WHAT THE TASK REQUIRES
Write down the lines exactly as they appear, from the one that contains "TFT pin SCK: 7 -> 9" through the final line of the records, so that both ends are kept and no pictures come along.

MATERIAL SHOWN
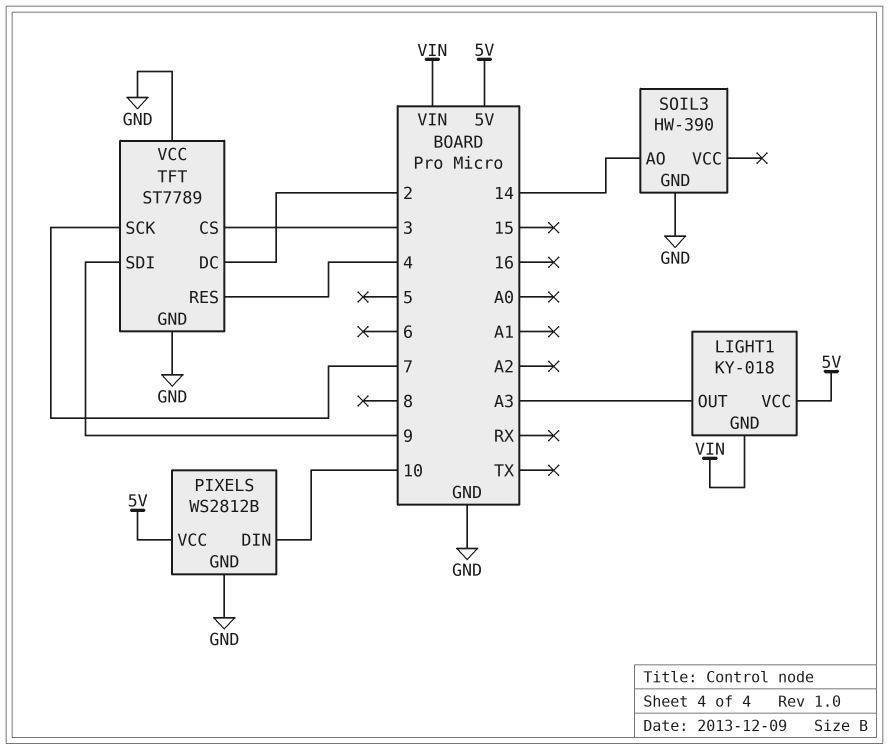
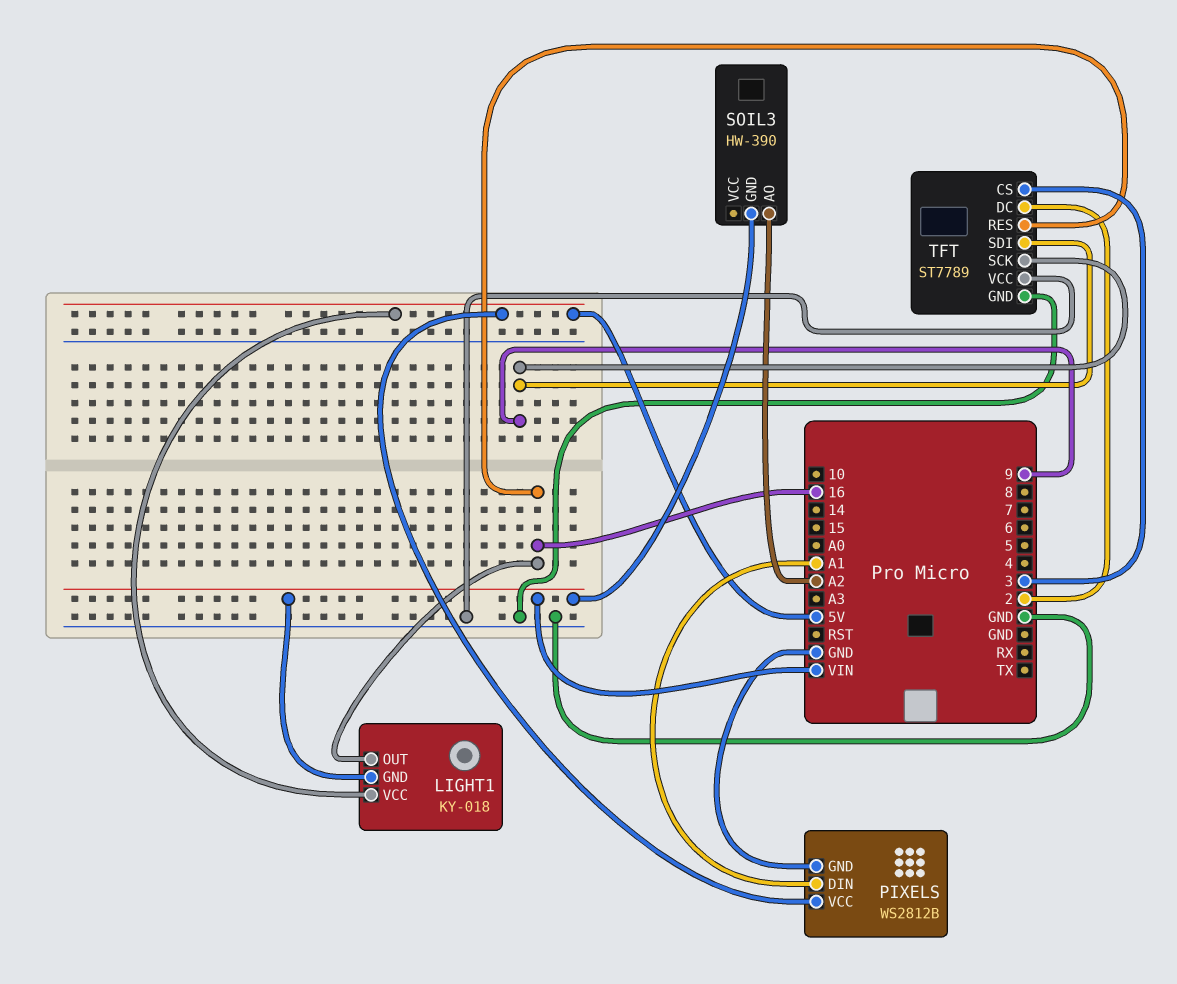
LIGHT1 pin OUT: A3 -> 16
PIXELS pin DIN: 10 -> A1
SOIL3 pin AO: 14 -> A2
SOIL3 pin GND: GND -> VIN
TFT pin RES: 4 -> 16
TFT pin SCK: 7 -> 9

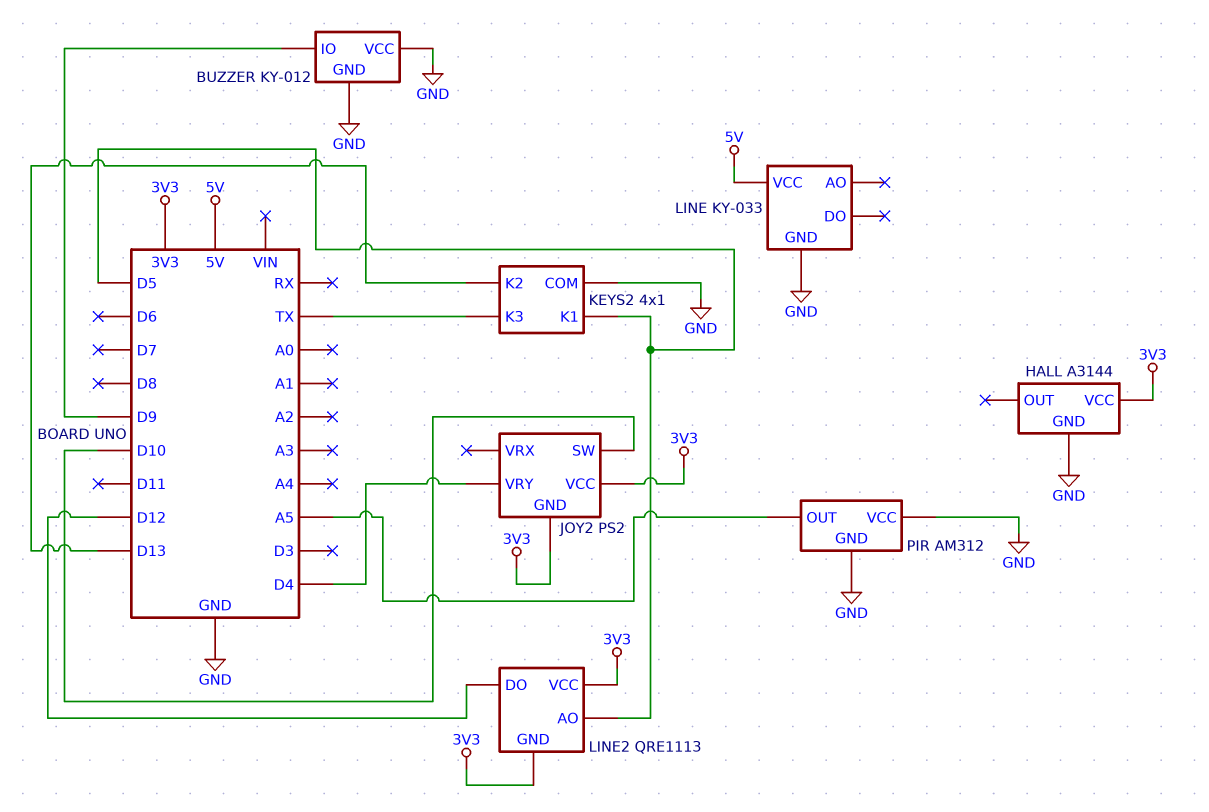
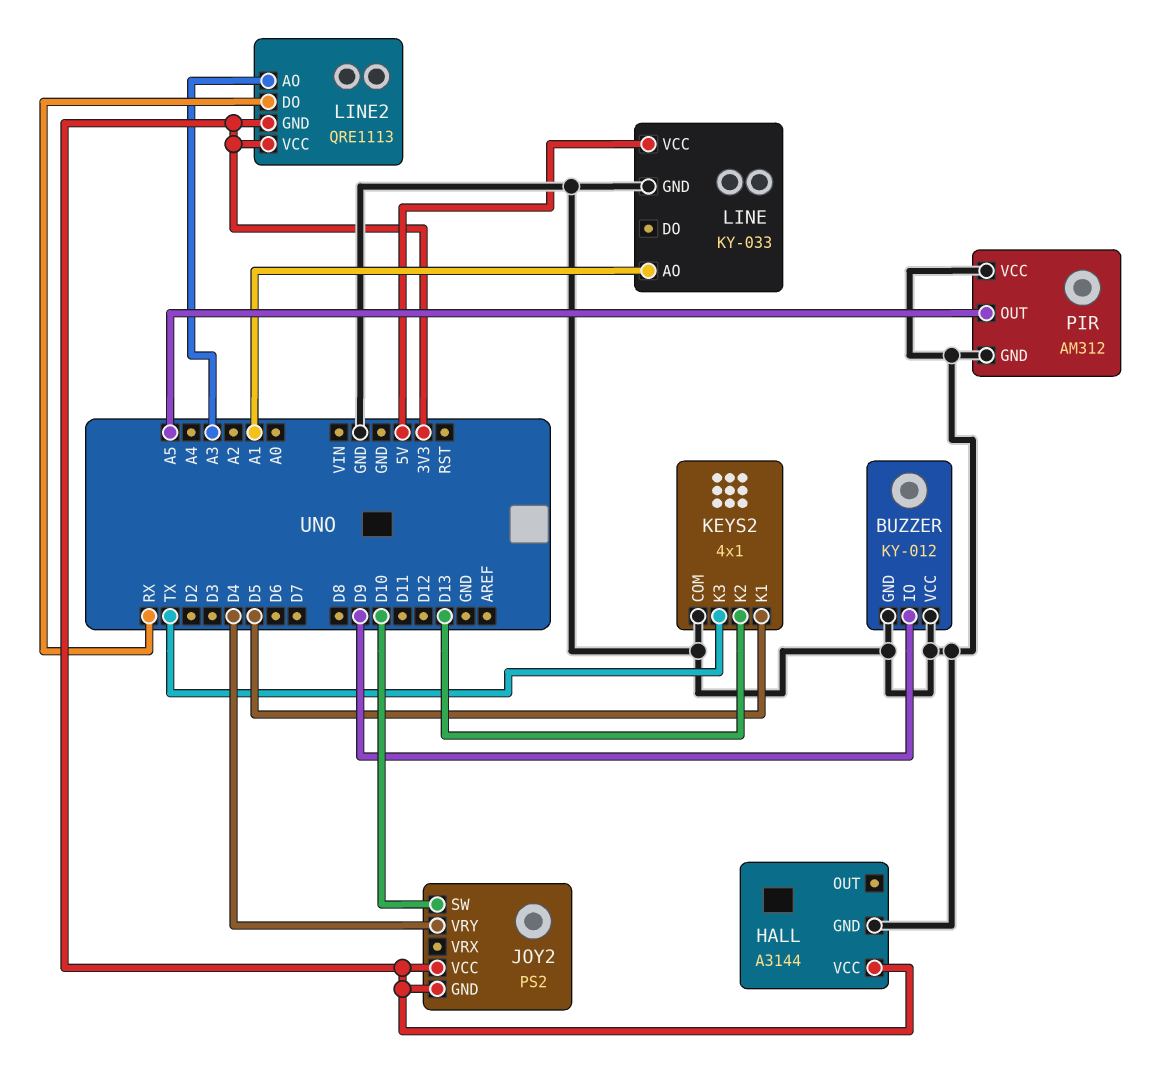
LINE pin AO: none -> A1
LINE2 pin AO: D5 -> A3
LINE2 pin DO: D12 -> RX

RESULT
TFT pin SCK: 7 -> 9

LINE pin AO: none -> A1
LINE2 pin AO: D5 -> A3
LINE2 pin DO: D12 -> RX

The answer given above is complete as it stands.